(PROMPT):
Wherever the word "carcinoma" turns up in a line of the entries, copy that line.
— start —
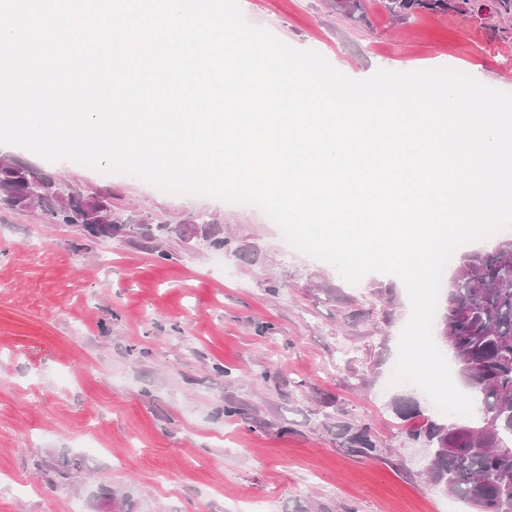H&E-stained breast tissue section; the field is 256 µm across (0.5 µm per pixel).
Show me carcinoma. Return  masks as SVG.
Wrapping results in <instances>:
<instances>
[{"mask_svg":"<svg viewBox=\"0 0 512 512\" xmlns=\"http://www.w3.org/2000/svg\"><path fill=\"white\" fill-rule=\"evenodd\" d=\"M463 6L452 0H388L395 16L416 9L442 13ZM108 193L69 195L53 177L21 163L0 167V206L22 209L35 206L54 224H70L93 235L115 238L119 233L148 245L175 232L167 224H152L138 211L104 213L100 210ZM199 224L200 239L210 248L228 245L220 226L206 215L190 218ZM512 254L495 247L468 253L455 260L448 298L439 313L441 327L448 330V344L457 352L458 375L476 393L482 415L496 419L490 430L456 432L447 422L427 418L414 425L410 435L430 447L429 482L443 493L470 502L476 512H505L501 482L512 479V283L503 280V269ZM396 412L405 421L424 416L412 400L397 402ZM352 451L371 456L377 445L365 428L346 427Z\"/></svg>","mask_w":512,"mask_h":512,"instance_id":"1","label":"carcinoma"}]
</instances>
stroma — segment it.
I'll use <instances>...</instances> for the list:
<instances>
[{"mask_svg": "<svg viewBox=\"0 0 512 512\" xmlns=\"http://www.w3.org/2000/svg\"><path fill=\"white\" fill-rule=\"evenodd\" d=\"M335 2L240 6L354 79L451 60L512 90V11L400 19L386 0L351 16ZM0 154L156 224L213 216L231 245L173 234L162 261L36 208L0 210V512H112L116 498L124 512H473L428 482V450L395 413L409 398L440 415L390 382L411 312L399 278L349 284L252 205ZM348 425L369 428L373 456L349 449Z\"/></svg>", "mask_w": 512, "mask_h": 512, "instance_id": "1", "label": "stroma"}]
</instances>
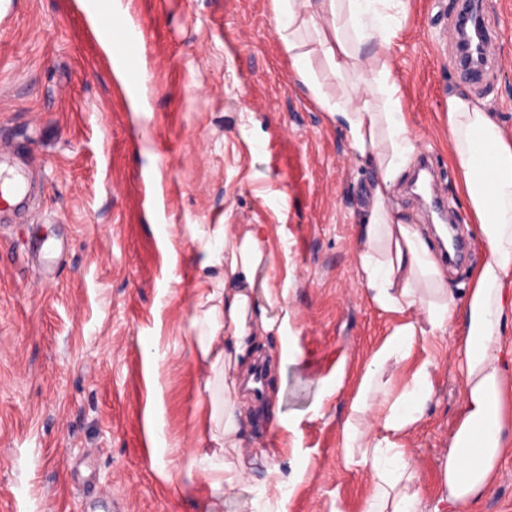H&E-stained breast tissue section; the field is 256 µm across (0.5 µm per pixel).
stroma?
<instances>
[{"mask_svg":"<svg viewBox=\"0 0 512 512\" xmlns=\"http://www.w3.org/2000/svg\"><path fill=\"white\" fill-rule=\"evenodd\" d=\"M454 0H403L389 60L420 153L438 166L463 264L441 257L425 204L395 202L424 226L446 284L461 291L485 260L449 160L448 97L486 101L512 133V0H493L486 84L452 68ZM141 39L145 109L88 29L77 0H0V140L29 160L34 191L0 215V512H264L257 474L304 461L286 512H364V472L341 425L371 355L399 323L357 276L356 237L372 179L343 134L291 79L271 0H120ZM265 228L288 340L270 339L264 397L249 398L252 474L212 490L223 463L205 447L213 373L194 347L196 296L212 231ZM460 319L420 337L397 369H438L409 436L423 505L464 410ZM345 387L325 397L337 368ZM468 512H512V449Z\"/></svg>","mask_w":512,"mask_h":512,"instance_id":"35a3bbf8","label":"stroma"}]
</instances>
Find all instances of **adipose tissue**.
Masks as SVG:
<instances>
[{"label":"adipose tissue","mask_w":512,"mask_h":512,"mask_svg":"<svg viewBox=\"0 0 512 512\" xmlns=\"http://www.w3.org/2000/svg\"><path fill=\"white\" fill-rule=\"evenodd\" d=\"M401 0H272L274 19L293 80L309 91L328 121L340 128L354 155L371 167L356 240L358 276L370 301L405 315L372 356L343 427L349 463L364 469L371 492L365 512H423L417 474L407 463L406 440L424 416L433 391L435 364L422 362L401 391L378 386L388 366L406 360L418 337L445 332L462 317L457 348L464 362L465 403L461 423L441 462L443 493L430 512H463L491 485L504 451L508 385L496 344L512 313L506 294L512 283V135L469 95L448 98L450 162L466 196L487 255L470 274L463 295L444 288L425 238L405 221L392 193L417 144L407 131L399 88L383 51L398 24ZM380 50L364 56L362 47ZM312 50H305V43ZM336 77L328 93L317 66ZM222 274L199 289L195 344L218 381L211 401L209 439L222 448H241L252 415L239 399L240 375L259 343L284 336L288 317L268 286L269 254L261 225L246 226L212 258Z\"/></svg>","instance_id":"adipose-tissue-1"}]
</instances>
— end —
(EXERCISE ANSWER):
Show me carcinoma. Return  masks as SVG.
[{"mask_svg":"<svg viewBox=\"0 0 512 512\" xmlns=\"http://www.w3.org/2000/svg\"><path fill=\"white\" fill-rule=\"evenodd\" d=\"M463 6L452 0H388L395 16L416 9L442 13ZM108 193L69 195L53 177L21 163L0 167V206L22 209L35 206L54 224H70L93 235L115 238L119 233L148 245L175 232L167 224H152L138 211L104 213L100 210ZM199 224L200 239L210 248L228 245L220 226L206 215L190 218ZM512 254L495 247L468 253L455 260L448 298L439 313L441 327L448 330V344L457 352L458 375L476 393L482 415L496 419L490 430L456 432L447 422L427 418L414 425L410 435L430 447L429 482L443 493L470 502L476 512H505L501 482L512 479V283L503 280V269ZM396 412L405 421L424 416L412 400L397 402ZM352 451L371 456L377 445L365 428L346 427Z\"/></svg>","mask_w":512,"mask_h":512,"instance_id":"1","label":"carcinoma"}]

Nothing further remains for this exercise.